### WORK REQUEST:
Go through the material and copy each line that includes "yellow".

***** INFORMATION *****

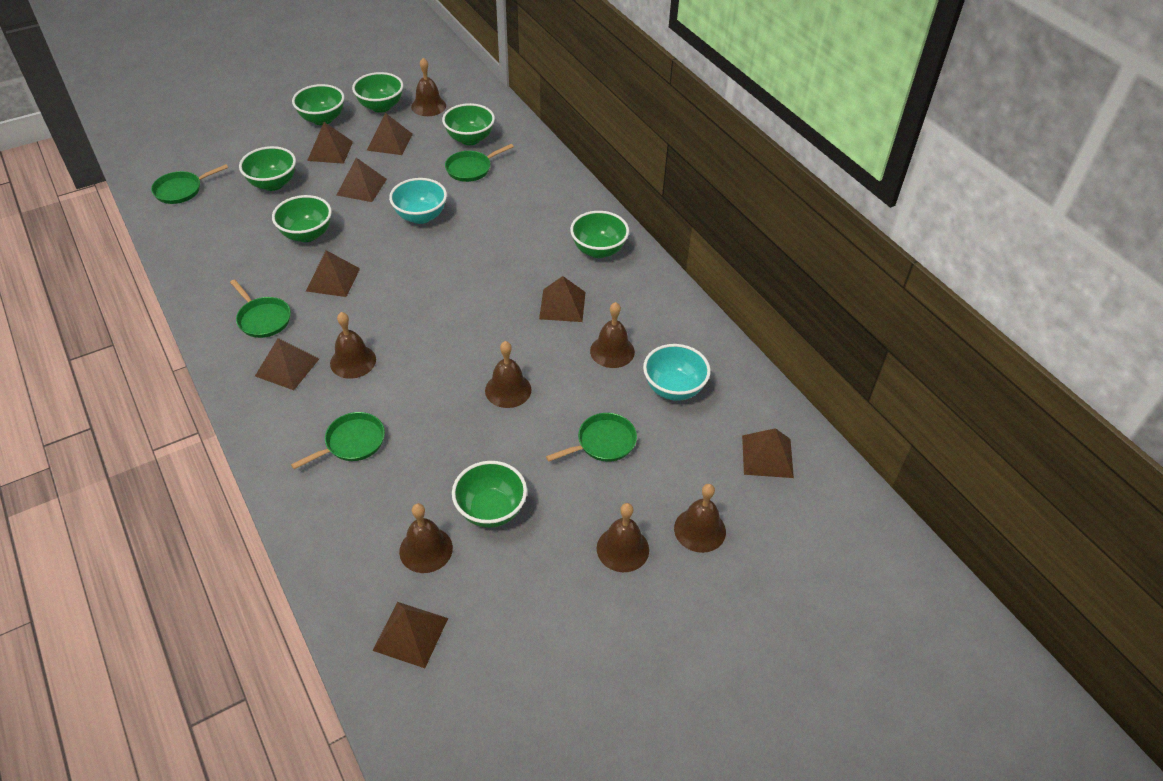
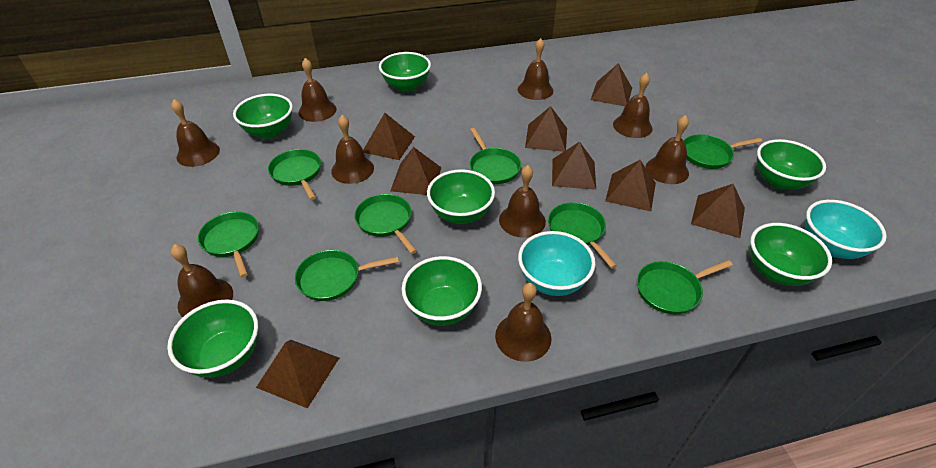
brown bell: 7 -> 9
green pan: 5 -> 8

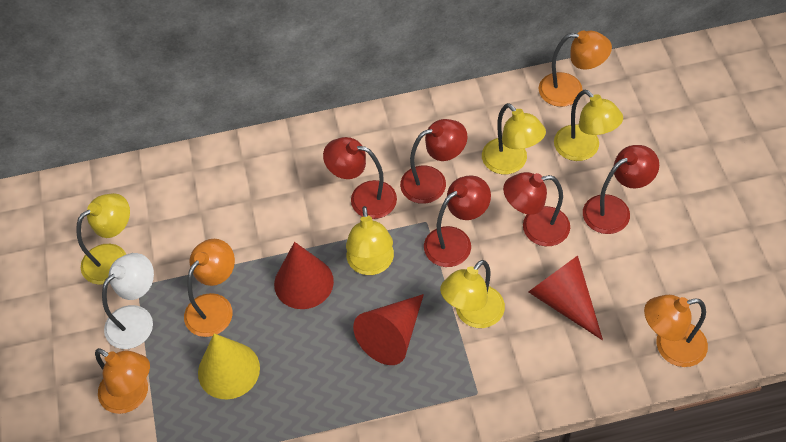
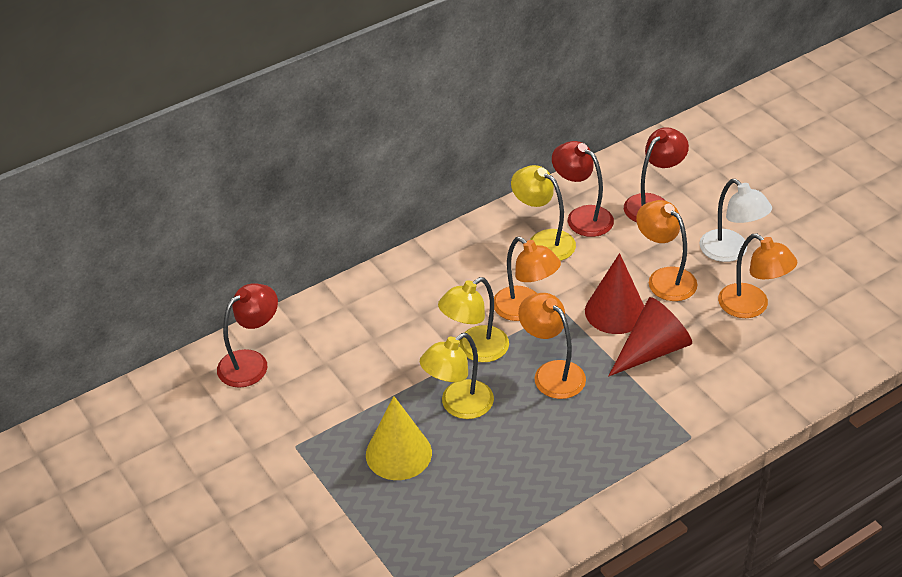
red cone: 3 -> 2
red lamp: 5 -> 3
yellow lamp: 5 -> 3

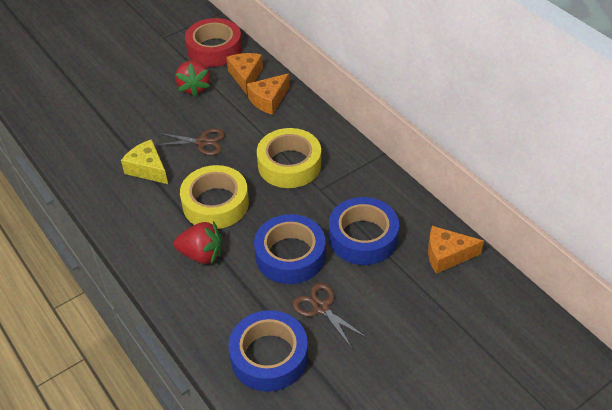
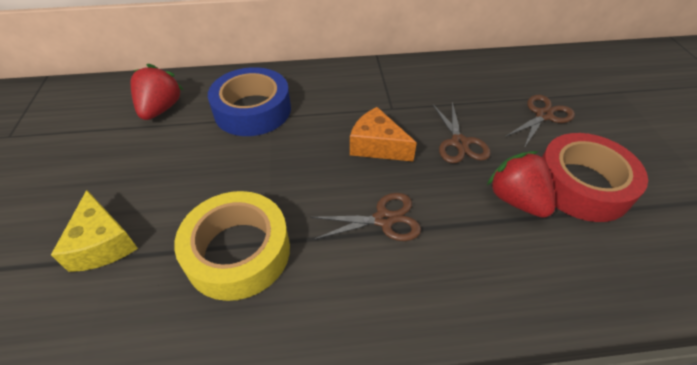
blue tape: 3 -> 1
brown scissors: 2 -> 3
orange cheese: 3 -> 1
yellow tape: 2 -> 1

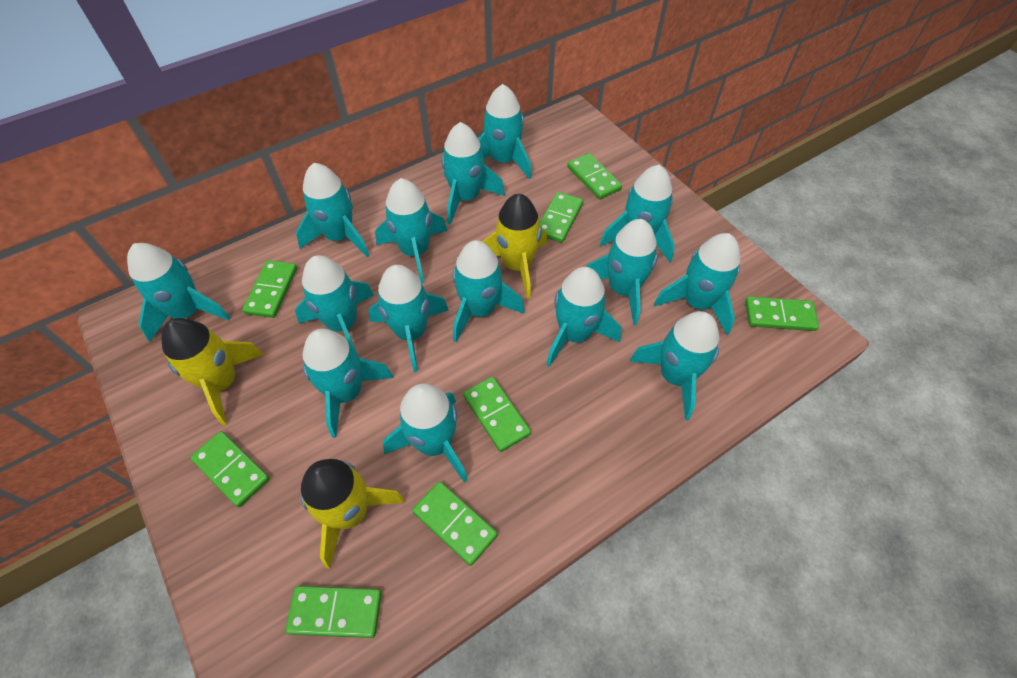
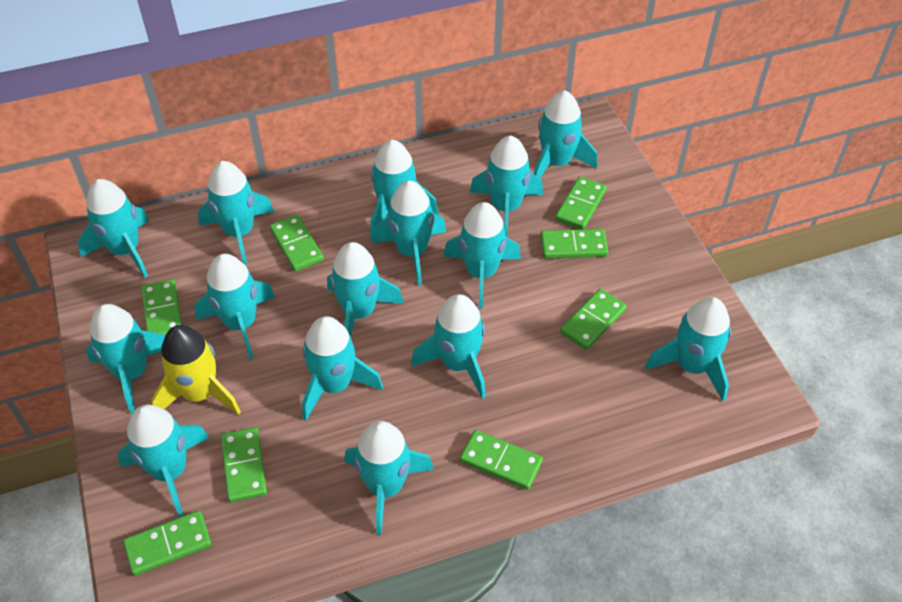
yellow rocket: 3 -> 1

*****

### TASK RESULT:
yellow lamp: 5 -> 3
yellow tape: 2 -> 1
yellow rocket: 3 -> 1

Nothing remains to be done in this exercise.